Stored data entries:
● ● ● ● ●

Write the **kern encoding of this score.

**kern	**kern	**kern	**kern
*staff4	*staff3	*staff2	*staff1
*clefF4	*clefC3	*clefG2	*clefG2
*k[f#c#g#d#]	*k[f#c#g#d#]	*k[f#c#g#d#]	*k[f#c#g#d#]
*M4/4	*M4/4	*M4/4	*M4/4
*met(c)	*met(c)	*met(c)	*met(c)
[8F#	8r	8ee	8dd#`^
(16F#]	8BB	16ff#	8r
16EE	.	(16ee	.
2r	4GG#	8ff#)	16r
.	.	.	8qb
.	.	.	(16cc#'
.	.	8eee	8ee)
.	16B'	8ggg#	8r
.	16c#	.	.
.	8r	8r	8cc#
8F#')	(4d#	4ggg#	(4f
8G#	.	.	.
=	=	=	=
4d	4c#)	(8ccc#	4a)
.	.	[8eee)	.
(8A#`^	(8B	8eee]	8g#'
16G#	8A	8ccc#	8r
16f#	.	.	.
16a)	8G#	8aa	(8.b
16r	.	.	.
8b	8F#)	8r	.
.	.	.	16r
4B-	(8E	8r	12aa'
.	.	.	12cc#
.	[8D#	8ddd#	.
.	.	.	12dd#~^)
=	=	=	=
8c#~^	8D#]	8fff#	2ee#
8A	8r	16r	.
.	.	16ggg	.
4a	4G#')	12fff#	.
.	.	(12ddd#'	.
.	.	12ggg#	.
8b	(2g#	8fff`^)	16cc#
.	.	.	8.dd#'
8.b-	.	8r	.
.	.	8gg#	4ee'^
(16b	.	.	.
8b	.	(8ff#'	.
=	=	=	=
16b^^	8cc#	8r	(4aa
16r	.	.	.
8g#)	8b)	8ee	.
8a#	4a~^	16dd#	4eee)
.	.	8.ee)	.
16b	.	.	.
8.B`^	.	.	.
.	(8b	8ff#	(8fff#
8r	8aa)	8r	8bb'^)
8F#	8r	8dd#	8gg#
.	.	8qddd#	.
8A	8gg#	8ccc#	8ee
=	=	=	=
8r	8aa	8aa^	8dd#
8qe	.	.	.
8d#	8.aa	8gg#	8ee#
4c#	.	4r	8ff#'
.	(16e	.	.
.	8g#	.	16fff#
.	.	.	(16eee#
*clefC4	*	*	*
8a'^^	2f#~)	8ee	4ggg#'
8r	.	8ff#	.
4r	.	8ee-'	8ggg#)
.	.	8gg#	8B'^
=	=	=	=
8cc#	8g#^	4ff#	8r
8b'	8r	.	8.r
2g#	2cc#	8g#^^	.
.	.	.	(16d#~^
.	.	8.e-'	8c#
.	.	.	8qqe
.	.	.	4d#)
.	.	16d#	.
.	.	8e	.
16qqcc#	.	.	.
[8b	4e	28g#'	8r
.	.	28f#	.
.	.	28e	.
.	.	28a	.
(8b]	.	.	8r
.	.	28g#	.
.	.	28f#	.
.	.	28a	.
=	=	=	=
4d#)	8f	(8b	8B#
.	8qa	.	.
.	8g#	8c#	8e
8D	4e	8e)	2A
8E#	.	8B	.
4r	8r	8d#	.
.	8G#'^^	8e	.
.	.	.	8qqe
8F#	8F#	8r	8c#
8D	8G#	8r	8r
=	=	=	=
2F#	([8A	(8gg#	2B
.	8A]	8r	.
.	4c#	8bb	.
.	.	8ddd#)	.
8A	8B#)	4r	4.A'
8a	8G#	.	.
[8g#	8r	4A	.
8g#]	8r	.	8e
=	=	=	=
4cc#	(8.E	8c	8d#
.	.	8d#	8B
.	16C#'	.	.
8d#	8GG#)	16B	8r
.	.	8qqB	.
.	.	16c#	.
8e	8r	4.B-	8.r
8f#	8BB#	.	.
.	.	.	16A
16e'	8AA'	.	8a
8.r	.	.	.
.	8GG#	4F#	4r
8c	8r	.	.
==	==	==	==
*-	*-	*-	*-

● ● ● ● ●

### PROBLEM:
How many lines of the listing above contain the string "kern"? Case matters, and the reply should be the number alone.

### TASK OUTPUT:
2